== The input ==

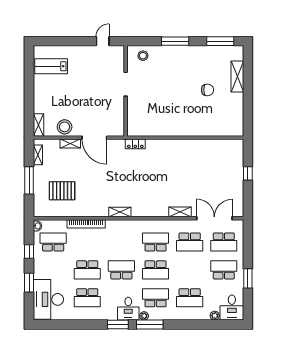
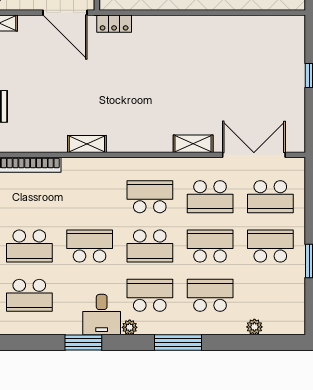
door: (94, 138) -> (65, 13), moved
school desk: (190, 270) -> (210, 246), added
school desk: (190, 298) -> (210, 295), turned 180
desk: (232, 308) -> (285, 313), removed
window: (150, 324) -> (178, 342), moved

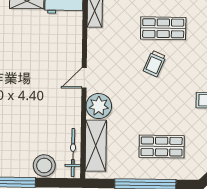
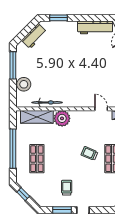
door: (84, 78) -> (101, 109), moved
bicycle: (73, 153) -> (47, 102), moved

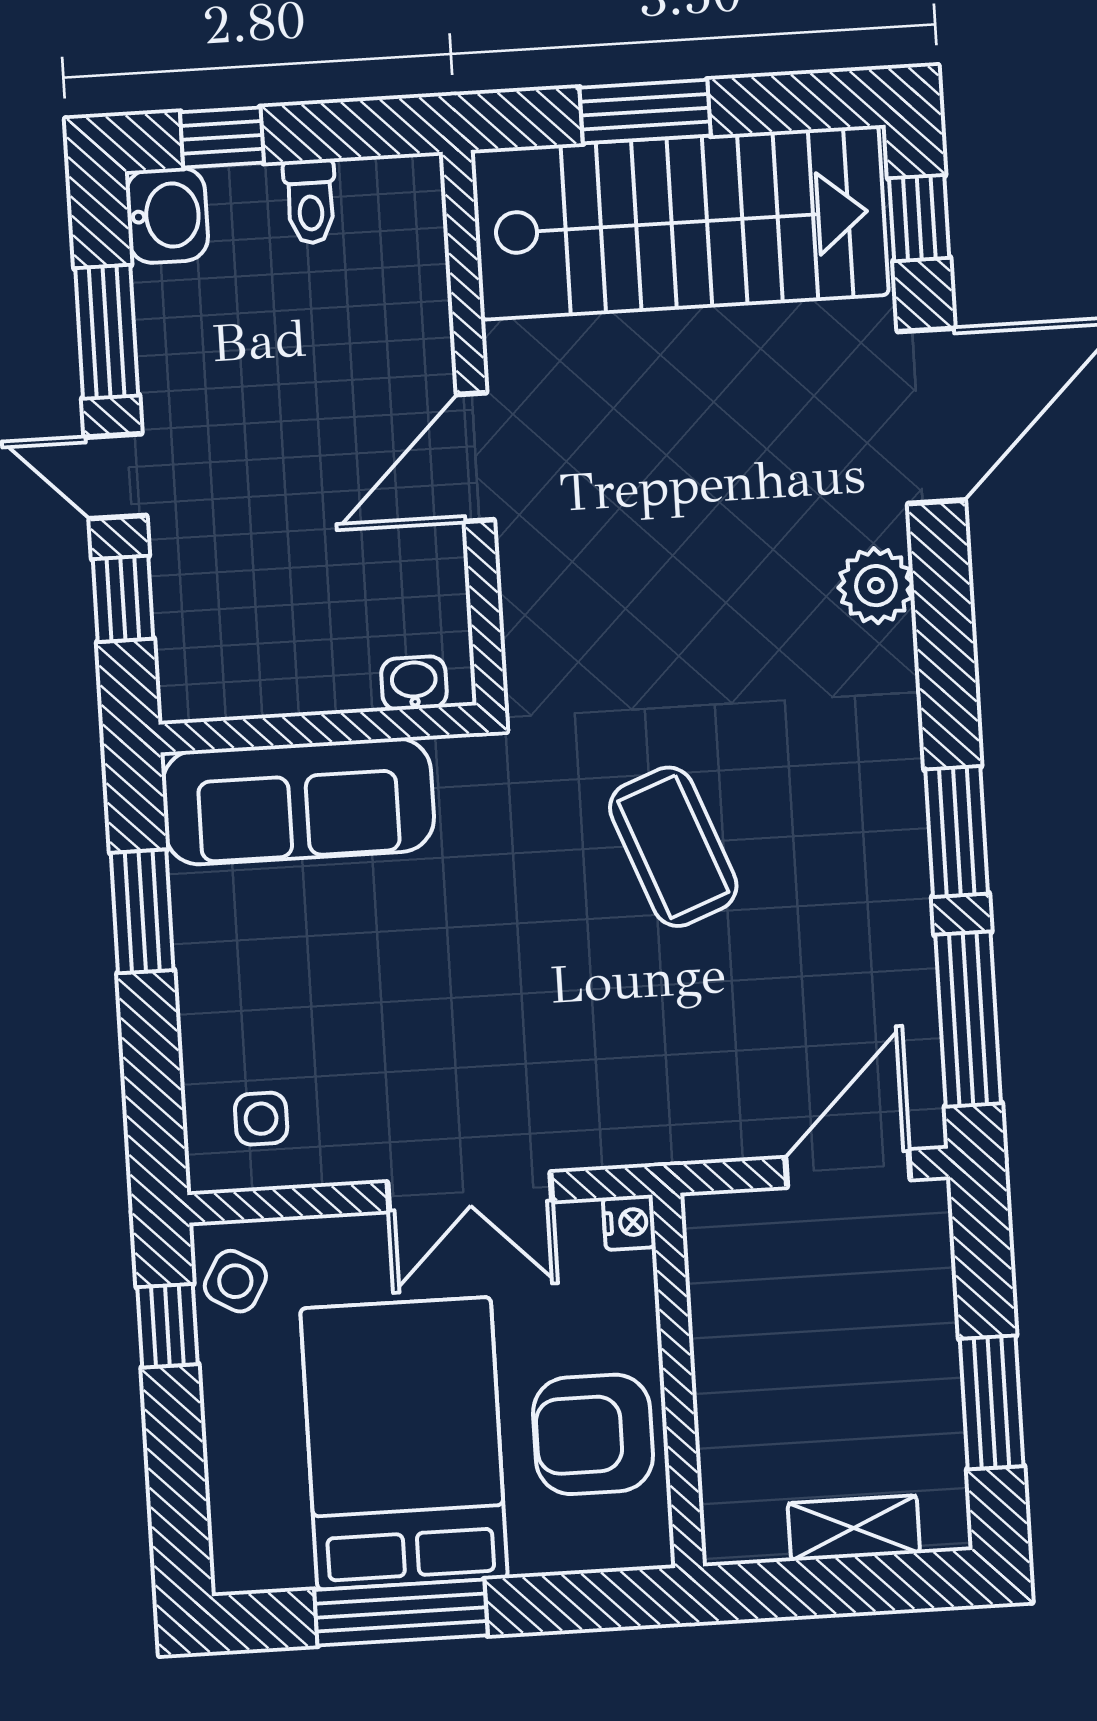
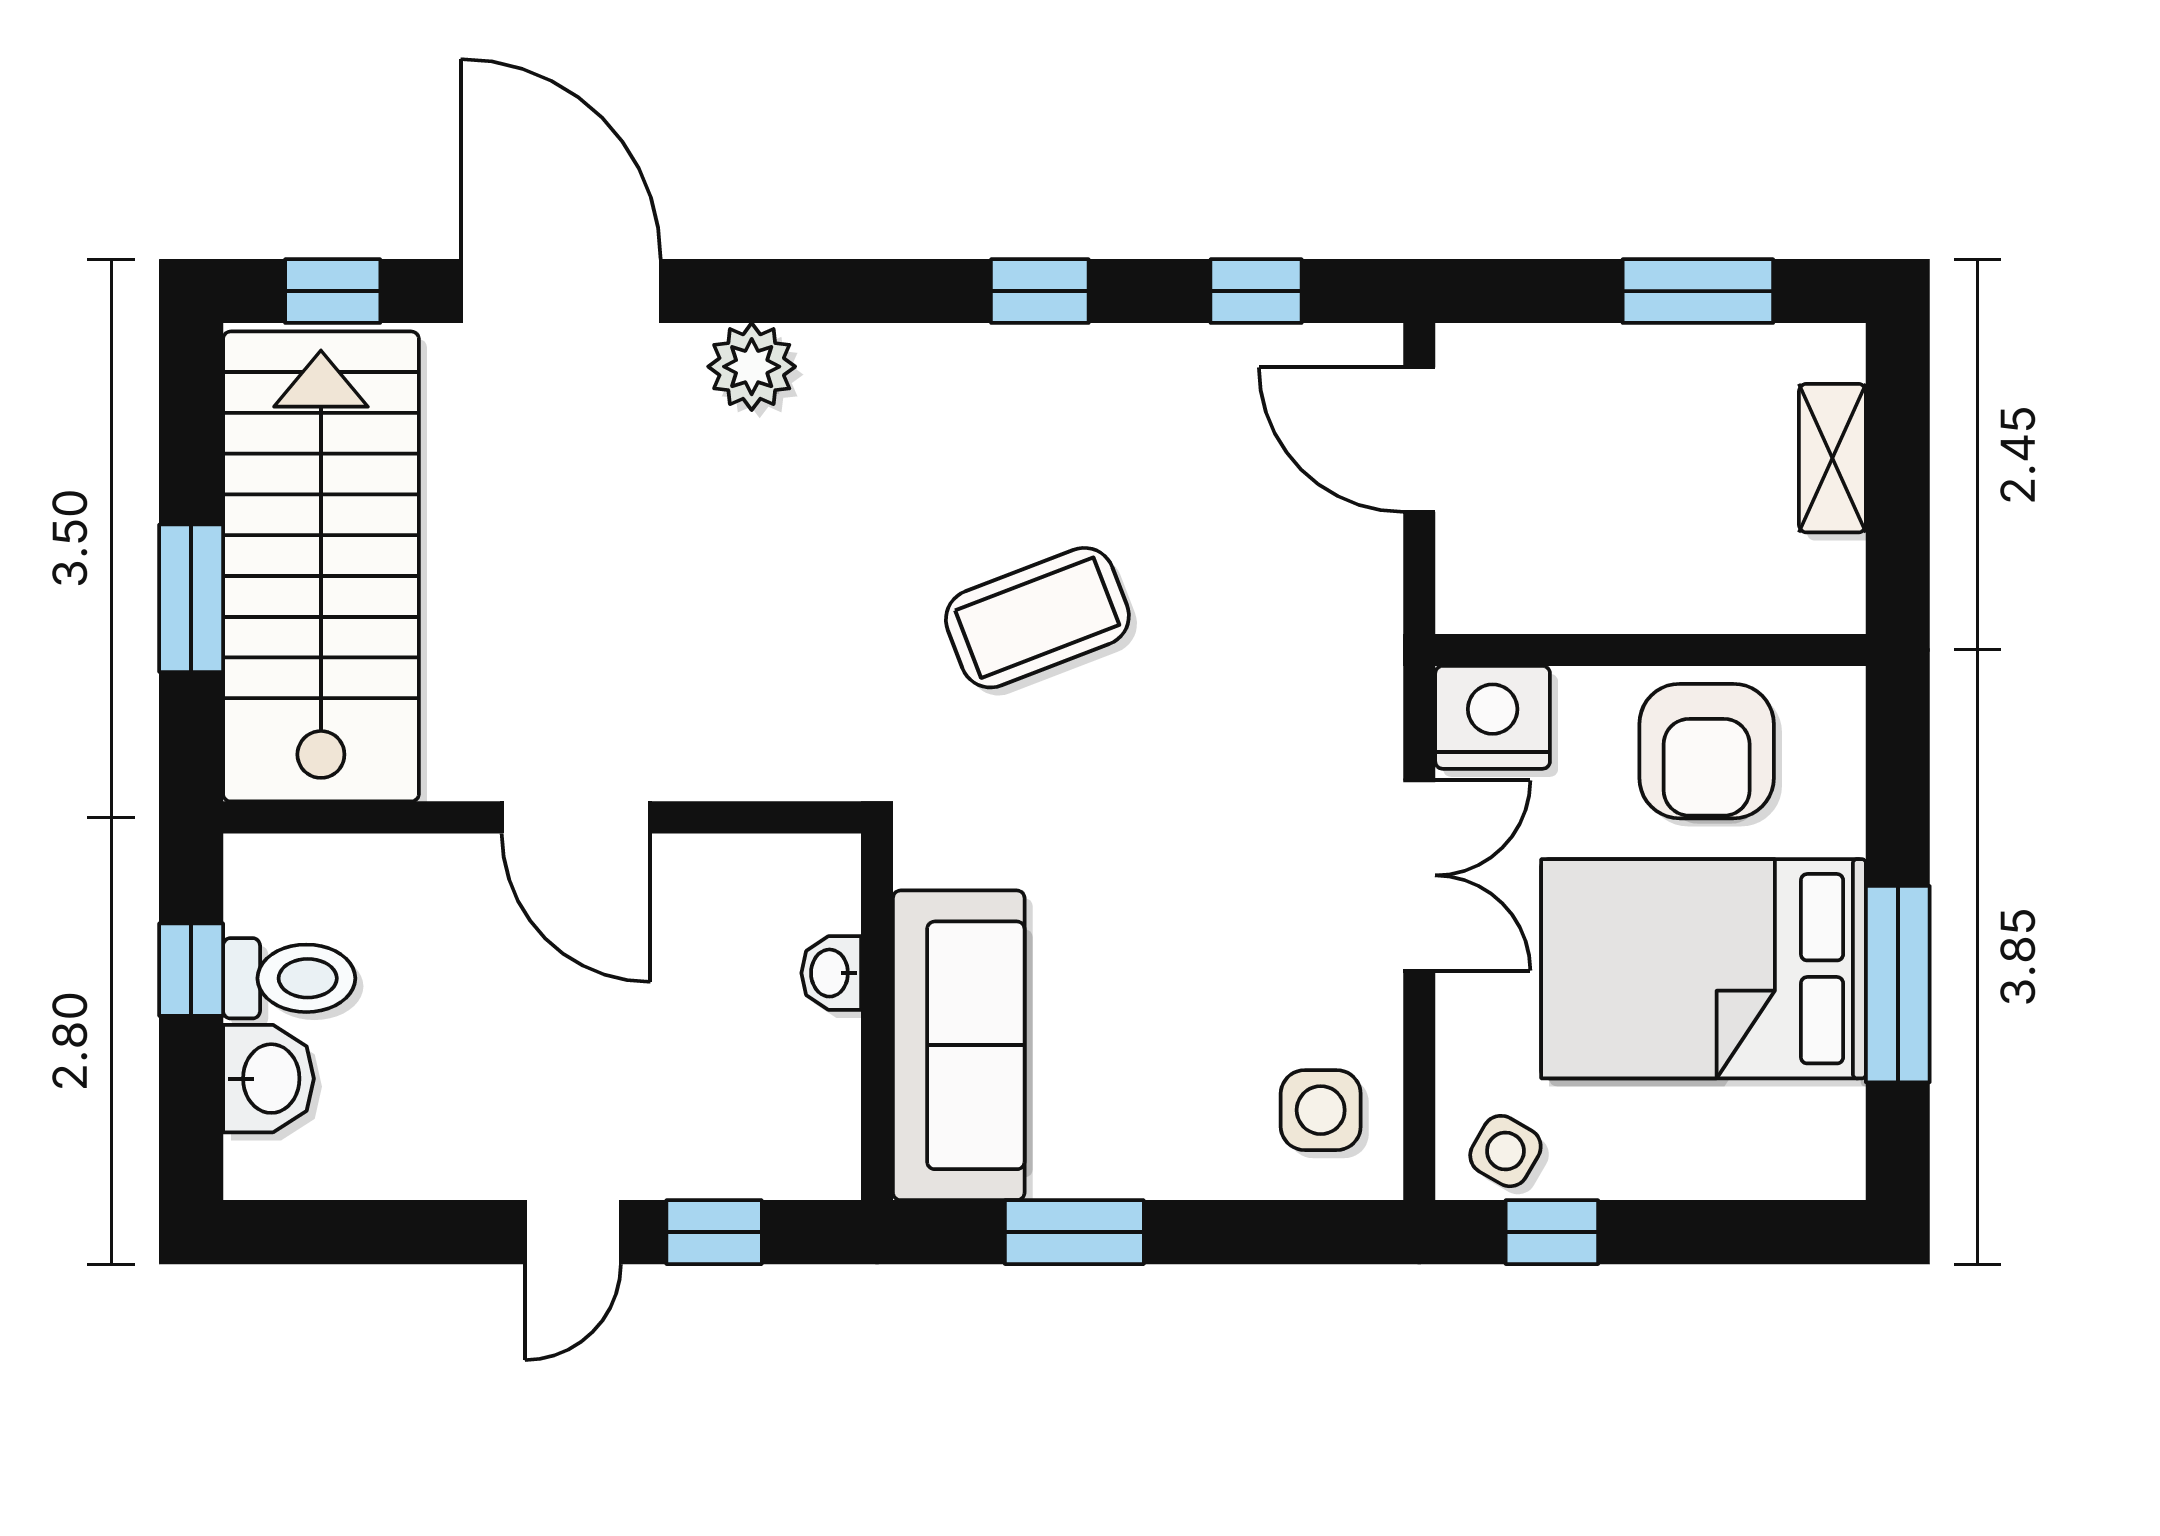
window: (222, 137) -> (191, 970), moved
toilet: (310, 201) -> (289, 978), width x1.37, depth x1.39
washbasin: (167, 215) -> (268, 1079), moved, turned 90
window: (107, 332) -> (406, 1232), removed
washbasin: (414, 683) -> (831, 973), moved
window: (957, 831) -> (1040, 291), width x0.67
window: (968, 1019) -> (1256, 291), width x0.46
side table: (261, 1119) -> (1321, 1110), width x1.37, depth x1.37
nightstand: (629, 1222) -> (1493, 717), width x1.89, depth x1.79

===

#### Instructions for the task
What you return should match the entries word for word, pictures aside.

#### Solution to the exercise
door: (94, 138) -> (65, 13), moved
school desk: (190, 270) -> (210, 246), added
school desk: (190, 298) -> (210, 295), turned 180
desk: (232, 308) -> (285, 313), removed
window: (150, 324) -> (178, 342), moved

door: (84, 78) -> (101, 109), moved
bicycle: (73, 153) -> (47, 102), moved

window: (222, 137) -> (191, 970), moved
toilet: (310, 201) -> (289, 978), width x1.37, depth x1.39
washbasin: (167, 215) -> (268, 1079), moved, turned 90
window: (107, 332) -> (406, 1232), removed
washbasin: (414, 683) -> (831, 973), moved
window: (957, 831) -> (1040, 291), width x0.67
window: (968, 1019) -> (1256, 291), width x0.46
side table: (261, 1119) -> (1321, 1110), width x1.37, depth x1.37
nightstand: (629, 1222) -> (1493, 717), width x1.89, depth x1.79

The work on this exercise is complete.